» Exercise instructions
A faithful copy of every entry, with the pictures removed, is what is needed here.

------------------------------

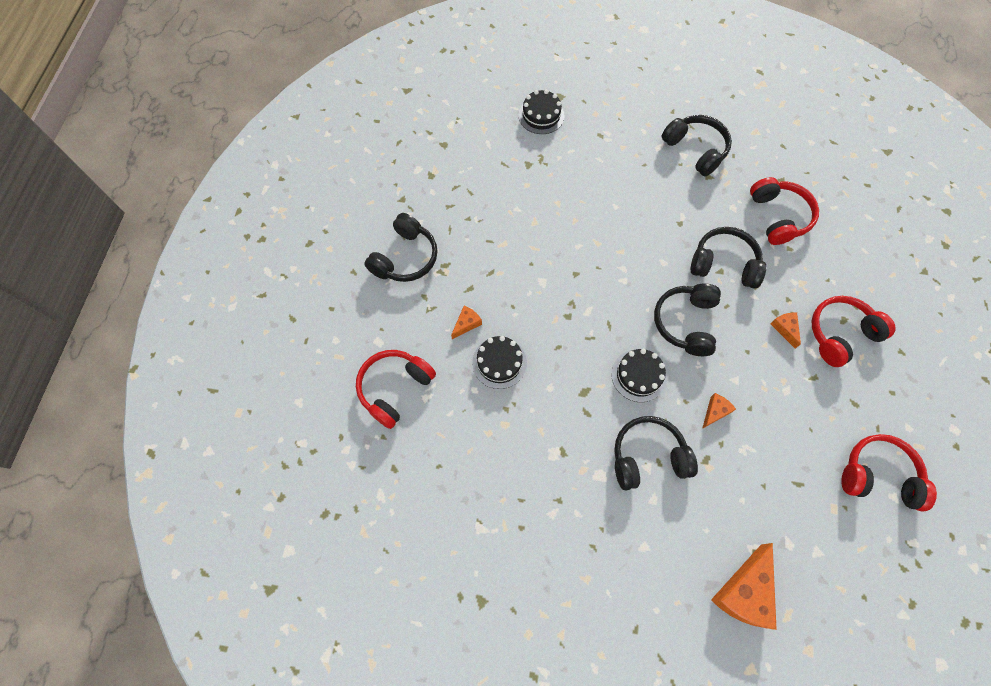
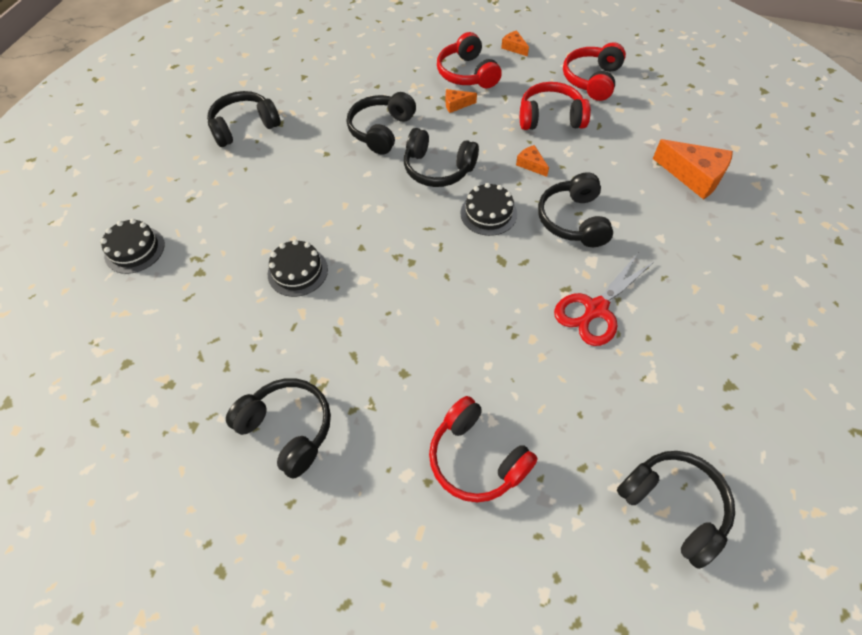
camera: 80 degrees left, 10 degrees down
orange cheese [451,306,482,339] -> orange cheese moved to [501,30,529,56]
black cake [472,336,527,389] -> black cake moved to [268,239,328,297]
red headphones [750,177,819,245] -> red headphones moved to [520,82,591,130]
none -> red scissors [554,253,655,346]
none -> black headphones [617,451,735,569]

------------------------------

» Expected answer
camera: 80 degrees left, 10 degrees down
orange cheese [451,306,482,339] -> orange cheese moved to [501,30,529,56]
black cake [472,336,527,389] -> black cake moved to [268,239,328,297]
red headphones [750,177,819,245] -> red headphones moved to [520,82,591,130]
none -> red scissors [554,253,655,346]
none -> black headphones [617,451,735,569]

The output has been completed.